Dataset content
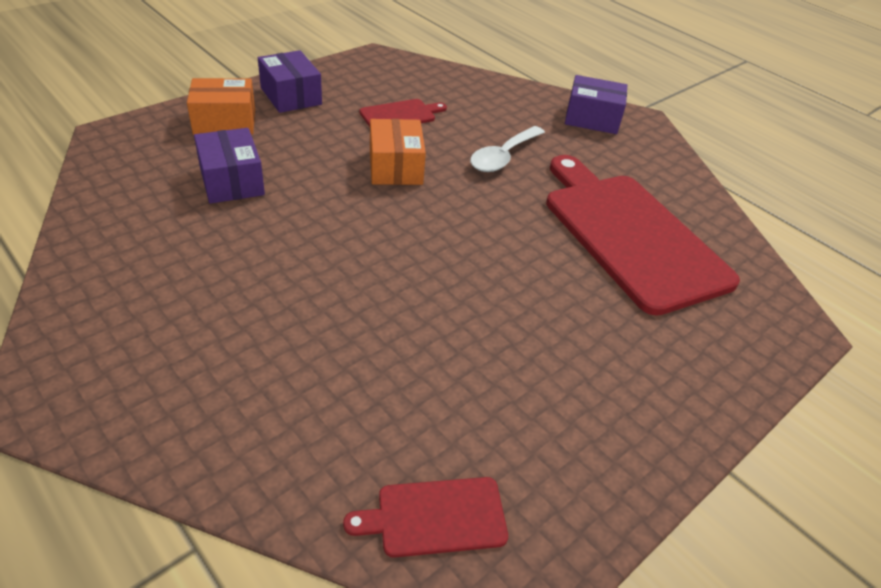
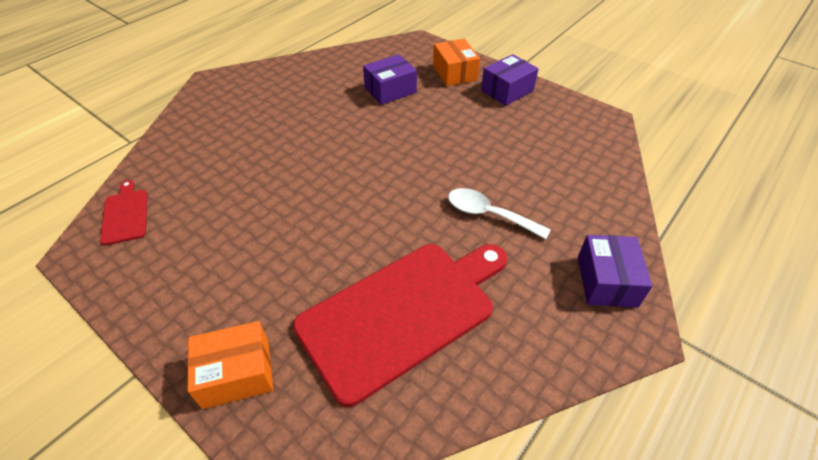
camera: 85 degrees right, 5 degrees up
(395, 167) = (440, 154): orange box -> orange box (236, 373)
(400, 115) = (517, 146): red cutting board -> none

Instructions for the task
For this task, give the full listing again verbatim and keep out every picture.

Exercise response
camera: 85 degrees right, 5 degrees up
(395, 167) = (440, 154): orange box -> orange box (236, 373)
(400, 115) = (517, 146): red cutting board -> none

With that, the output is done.